▼▼▼

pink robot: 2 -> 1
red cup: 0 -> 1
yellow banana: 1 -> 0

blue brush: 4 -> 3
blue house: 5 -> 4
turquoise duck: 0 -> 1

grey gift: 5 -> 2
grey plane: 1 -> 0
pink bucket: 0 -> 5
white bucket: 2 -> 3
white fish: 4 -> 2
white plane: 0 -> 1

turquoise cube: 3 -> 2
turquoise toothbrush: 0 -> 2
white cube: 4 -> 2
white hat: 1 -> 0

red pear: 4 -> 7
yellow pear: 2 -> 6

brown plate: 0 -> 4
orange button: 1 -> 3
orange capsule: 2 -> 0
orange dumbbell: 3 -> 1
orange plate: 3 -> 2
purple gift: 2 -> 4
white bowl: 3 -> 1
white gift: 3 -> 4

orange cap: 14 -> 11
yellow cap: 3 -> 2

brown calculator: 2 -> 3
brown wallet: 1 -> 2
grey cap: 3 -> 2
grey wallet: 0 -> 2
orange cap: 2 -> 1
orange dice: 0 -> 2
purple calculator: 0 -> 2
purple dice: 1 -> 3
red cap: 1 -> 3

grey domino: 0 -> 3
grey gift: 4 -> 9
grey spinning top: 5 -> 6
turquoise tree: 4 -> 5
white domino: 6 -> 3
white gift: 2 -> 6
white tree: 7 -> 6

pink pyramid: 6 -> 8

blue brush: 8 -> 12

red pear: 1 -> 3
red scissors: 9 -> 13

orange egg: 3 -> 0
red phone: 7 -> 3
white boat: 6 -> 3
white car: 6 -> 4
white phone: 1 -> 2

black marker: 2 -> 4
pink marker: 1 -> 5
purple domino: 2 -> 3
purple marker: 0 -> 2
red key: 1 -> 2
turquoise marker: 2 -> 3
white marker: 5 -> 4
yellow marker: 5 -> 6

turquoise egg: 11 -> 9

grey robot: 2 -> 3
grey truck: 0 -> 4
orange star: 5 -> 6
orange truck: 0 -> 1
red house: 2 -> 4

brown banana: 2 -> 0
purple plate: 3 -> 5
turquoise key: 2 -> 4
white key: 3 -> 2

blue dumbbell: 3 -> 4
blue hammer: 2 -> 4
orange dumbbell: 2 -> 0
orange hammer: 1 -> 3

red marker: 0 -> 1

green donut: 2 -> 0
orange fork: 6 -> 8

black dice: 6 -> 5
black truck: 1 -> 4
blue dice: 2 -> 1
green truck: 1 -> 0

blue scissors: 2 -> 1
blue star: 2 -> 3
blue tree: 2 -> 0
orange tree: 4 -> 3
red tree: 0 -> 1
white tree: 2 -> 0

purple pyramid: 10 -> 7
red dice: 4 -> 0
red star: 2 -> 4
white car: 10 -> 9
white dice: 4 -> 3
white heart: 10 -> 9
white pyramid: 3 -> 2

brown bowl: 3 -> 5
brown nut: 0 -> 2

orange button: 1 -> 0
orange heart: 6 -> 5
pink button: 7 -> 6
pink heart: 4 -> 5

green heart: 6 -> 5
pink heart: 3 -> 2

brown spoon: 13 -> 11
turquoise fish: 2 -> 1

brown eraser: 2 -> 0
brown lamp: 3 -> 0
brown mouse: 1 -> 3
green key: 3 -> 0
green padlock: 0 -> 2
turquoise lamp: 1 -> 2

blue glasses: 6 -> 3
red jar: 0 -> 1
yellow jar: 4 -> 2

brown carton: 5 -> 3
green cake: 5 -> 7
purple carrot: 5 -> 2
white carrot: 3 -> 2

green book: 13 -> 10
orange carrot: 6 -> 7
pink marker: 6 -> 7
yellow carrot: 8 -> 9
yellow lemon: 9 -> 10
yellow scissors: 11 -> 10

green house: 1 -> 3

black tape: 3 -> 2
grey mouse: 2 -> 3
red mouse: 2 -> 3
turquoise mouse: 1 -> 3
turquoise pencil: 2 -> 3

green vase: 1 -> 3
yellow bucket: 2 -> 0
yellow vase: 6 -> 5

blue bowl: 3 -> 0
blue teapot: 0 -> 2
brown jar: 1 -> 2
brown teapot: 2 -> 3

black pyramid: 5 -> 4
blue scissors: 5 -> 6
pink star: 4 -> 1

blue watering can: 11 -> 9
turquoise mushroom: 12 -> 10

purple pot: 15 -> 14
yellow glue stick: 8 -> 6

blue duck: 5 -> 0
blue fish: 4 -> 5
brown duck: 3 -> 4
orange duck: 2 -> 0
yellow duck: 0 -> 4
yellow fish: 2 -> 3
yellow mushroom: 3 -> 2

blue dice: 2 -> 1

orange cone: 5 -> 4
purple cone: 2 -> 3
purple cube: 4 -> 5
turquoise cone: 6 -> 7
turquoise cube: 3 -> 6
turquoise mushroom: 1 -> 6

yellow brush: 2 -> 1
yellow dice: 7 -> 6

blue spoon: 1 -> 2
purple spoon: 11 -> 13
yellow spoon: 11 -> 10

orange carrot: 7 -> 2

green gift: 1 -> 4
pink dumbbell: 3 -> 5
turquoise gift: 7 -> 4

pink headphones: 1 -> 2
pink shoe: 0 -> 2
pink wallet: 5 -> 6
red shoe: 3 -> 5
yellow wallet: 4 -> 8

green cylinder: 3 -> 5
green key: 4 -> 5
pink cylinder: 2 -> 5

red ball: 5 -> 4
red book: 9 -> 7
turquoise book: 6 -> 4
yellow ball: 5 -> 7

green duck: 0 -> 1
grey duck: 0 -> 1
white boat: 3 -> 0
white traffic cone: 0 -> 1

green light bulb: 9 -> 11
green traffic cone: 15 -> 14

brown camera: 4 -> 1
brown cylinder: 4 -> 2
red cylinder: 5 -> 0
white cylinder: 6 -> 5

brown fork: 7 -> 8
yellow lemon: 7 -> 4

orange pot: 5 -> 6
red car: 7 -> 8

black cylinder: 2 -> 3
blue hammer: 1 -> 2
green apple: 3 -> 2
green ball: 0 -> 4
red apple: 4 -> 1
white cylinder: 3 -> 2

▲▲▲

From the data above, output only the lines between the line containing "blue duck: 5 -> 0" and the line containing "yellow brush: 2 -> 1", inclusive, exactly as written.

■ Solution to the problem ■
blue duck: 5 -> 0
blue fish: 4 -> 5
brown duck: 3 -> 4
orange duck: 2 -> 0
yellow duck: 0 -> 4
yellow fish: 2 -> 3
yellow mushroom: 3 -> 2

blue dice: 2 -> 1

orange cone: 5 -> 4
purple cone: 2 -> 3
purple cube: 4 -> 5
turquoise cone: 6 -> 7
turquoise cube: 3 -> 6
turquoise mushroom: 1 -> 6

yellow brush: 2 -> 1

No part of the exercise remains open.